→ **Your instructions**:
Using the entries that follow, give only the number of lines with the word "BULB" in them.

→ **Given records**:
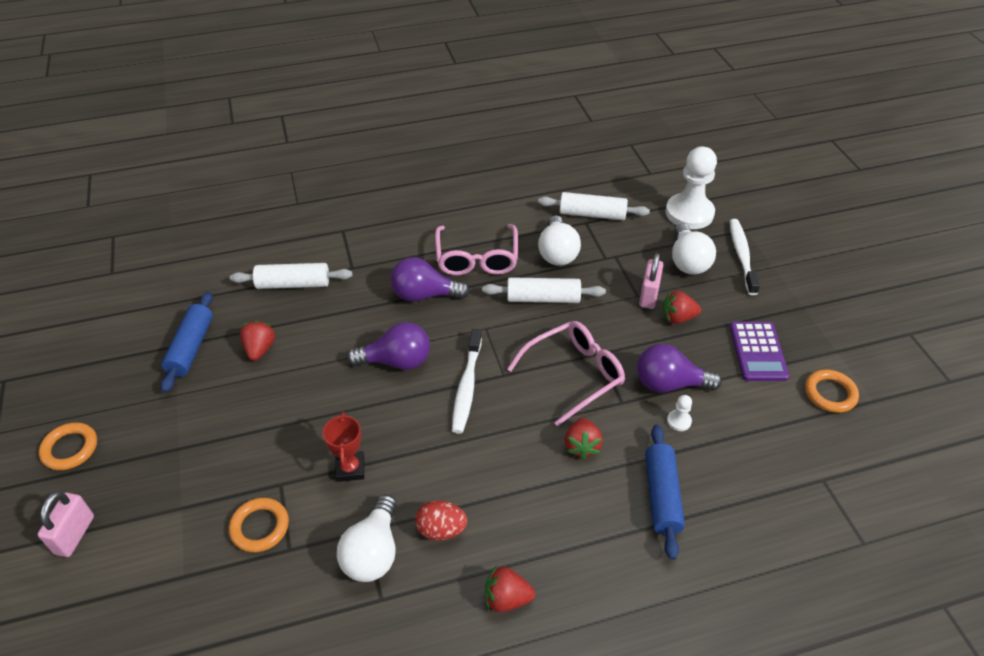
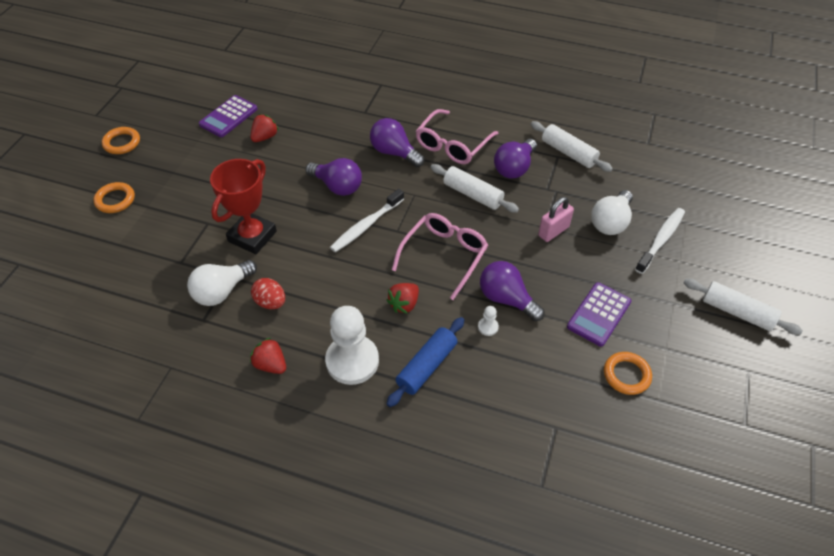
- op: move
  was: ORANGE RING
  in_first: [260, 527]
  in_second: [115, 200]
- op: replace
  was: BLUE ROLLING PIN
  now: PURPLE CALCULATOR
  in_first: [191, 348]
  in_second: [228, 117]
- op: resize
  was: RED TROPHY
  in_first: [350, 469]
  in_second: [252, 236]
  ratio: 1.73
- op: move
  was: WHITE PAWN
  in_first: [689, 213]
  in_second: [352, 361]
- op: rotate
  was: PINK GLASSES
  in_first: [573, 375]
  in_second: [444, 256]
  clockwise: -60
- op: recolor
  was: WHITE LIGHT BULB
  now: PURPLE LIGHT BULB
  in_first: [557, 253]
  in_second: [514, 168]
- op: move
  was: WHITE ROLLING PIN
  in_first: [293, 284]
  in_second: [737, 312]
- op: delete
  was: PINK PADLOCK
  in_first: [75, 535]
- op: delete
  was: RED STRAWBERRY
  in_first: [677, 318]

→ **Response to this task**:
2